GIVEN MATERIAL:
-- Opening Marker --

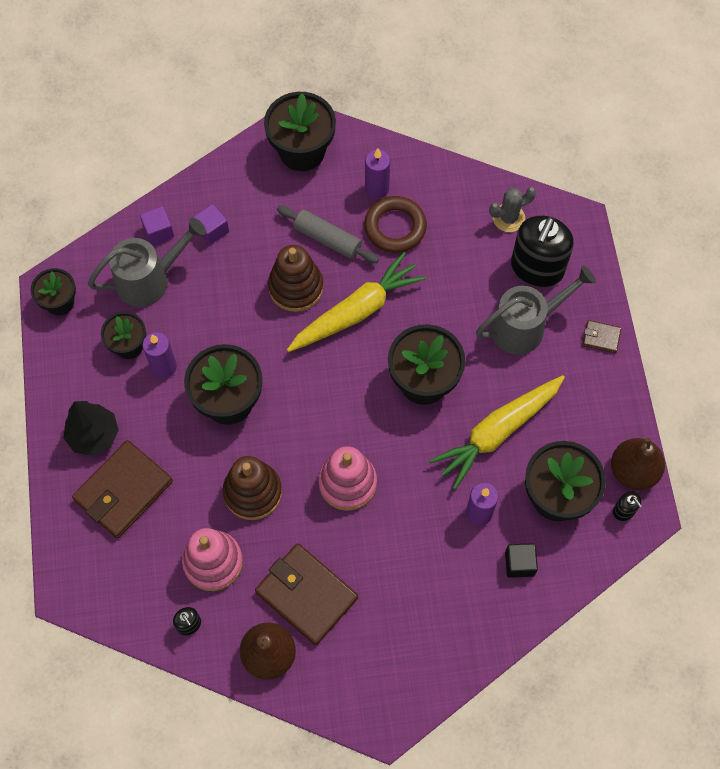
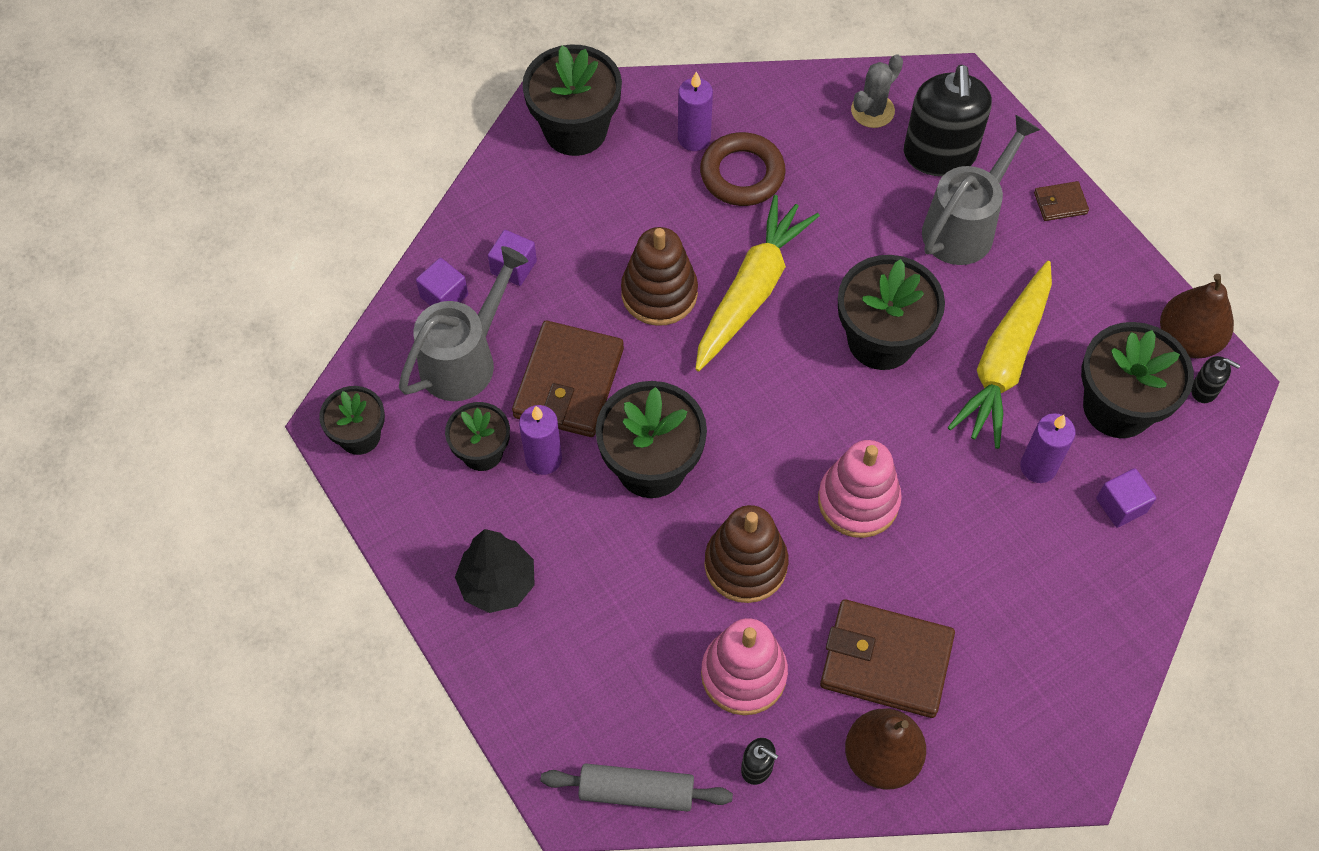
camera: 25 degrees left, 5 degrees down
(123, 491) = (576, 637): brown wallet -> brown wallet (569, 383)
(327, 239) = (666, 220): grey rolling pin -> grey rolling pin (636, 791)
(519, 563) = (1121, 505): black cube -> purple cube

-- Closing Marker --

ASSIGNMENT:
Reprint all the data above verbatim, excluding pictures.

YOUR RESPONSE:
camera: 25 degrees left, 5 degrees down
(123, 491) = (576, 637): brown wallet -> brown wallet (569, 383)
(327, 239) = (666, 220): grey rolling pin -> grey rolling pin (636, 791)
(519, 563) = (1121, 505): black cube -> purple cube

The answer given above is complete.